What needs to be done: Gather each of the lines below that contains the word "Does", with capitalization matching as given.

Record extracts:

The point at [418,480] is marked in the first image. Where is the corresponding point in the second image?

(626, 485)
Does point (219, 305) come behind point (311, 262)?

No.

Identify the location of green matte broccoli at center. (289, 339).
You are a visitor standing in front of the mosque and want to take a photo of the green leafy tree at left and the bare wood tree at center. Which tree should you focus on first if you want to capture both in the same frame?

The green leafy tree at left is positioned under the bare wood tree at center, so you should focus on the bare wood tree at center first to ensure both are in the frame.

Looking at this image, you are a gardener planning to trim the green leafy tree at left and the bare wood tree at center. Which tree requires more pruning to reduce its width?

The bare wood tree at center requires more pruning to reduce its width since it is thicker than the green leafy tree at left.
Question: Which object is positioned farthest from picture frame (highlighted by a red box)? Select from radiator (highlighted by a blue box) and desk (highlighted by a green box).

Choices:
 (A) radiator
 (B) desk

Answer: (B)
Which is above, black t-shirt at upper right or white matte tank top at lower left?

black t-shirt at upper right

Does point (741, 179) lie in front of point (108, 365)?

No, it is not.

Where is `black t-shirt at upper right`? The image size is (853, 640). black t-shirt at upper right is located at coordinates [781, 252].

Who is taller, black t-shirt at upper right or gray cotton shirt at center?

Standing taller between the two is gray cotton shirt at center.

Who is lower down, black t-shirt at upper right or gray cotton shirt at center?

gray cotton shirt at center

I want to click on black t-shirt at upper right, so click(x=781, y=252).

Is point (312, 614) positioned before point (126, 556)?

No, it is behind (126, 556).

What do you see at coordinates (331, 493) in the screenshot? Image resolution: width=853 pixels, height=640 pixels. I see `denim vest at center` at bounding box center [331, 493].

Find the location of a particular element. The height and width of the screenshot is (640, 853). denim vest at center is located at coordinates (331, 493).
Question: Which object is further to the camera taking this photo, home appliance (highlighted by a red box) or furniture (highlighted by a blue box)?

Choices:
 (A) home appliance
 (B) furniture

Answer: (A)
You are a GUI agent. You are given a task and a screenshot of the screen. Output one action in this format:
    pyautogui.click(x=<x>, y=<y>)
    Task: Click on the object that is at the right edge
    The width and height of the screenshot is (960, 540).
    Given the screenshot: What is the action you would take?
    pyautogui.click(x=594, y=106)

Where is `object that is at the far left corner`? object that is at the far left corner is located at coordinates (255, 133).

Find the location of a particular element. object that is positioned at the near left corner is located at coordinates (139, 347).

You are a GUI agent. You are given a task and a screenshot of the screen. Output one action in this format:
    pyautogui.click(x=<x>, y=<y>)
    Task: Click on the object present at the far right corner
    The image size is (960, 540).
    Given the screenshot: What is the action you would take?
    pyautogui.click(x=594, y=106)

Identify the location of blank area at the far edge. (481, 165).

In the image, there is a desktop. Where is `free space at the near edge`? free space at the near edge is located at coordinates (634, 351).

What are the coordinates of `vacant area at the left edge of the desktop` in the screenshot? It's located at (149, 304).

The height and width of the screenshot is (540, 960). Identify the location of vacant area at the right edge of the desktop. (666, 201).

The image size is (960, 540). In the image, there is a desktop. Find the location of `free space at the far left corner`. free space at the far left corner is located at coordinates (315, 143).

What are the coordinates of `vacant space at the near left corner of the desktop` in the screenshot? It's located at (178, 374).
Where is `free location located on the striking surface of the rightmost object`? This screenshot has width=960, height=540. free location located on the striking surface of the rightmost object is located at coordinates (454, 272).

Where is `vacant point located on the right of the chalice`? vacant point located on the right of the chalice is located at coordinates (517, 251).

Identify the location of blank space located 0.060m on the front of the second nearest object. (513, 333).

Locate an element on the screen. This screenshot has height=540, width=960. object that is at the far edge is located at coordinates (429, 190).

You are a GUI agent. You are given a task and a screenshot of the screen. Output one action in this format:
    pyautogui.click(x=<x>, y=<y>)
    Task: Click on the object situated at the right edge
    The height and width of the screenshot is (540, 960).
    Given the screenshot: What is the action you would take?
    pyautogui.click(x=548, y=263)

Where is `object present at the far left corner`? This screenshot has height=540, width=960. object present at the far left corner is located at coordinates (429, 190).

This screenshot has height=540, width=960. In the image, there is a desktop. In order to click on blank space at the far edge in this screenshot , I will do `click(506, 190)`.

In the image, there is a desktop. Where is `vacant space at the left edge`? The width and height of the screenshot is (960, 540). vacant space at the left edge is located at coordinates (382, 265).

Problem solution:
Does point (219, 305) come behind point (311, 262)?
Does point (741, 179) lie in front of point (108, 365)?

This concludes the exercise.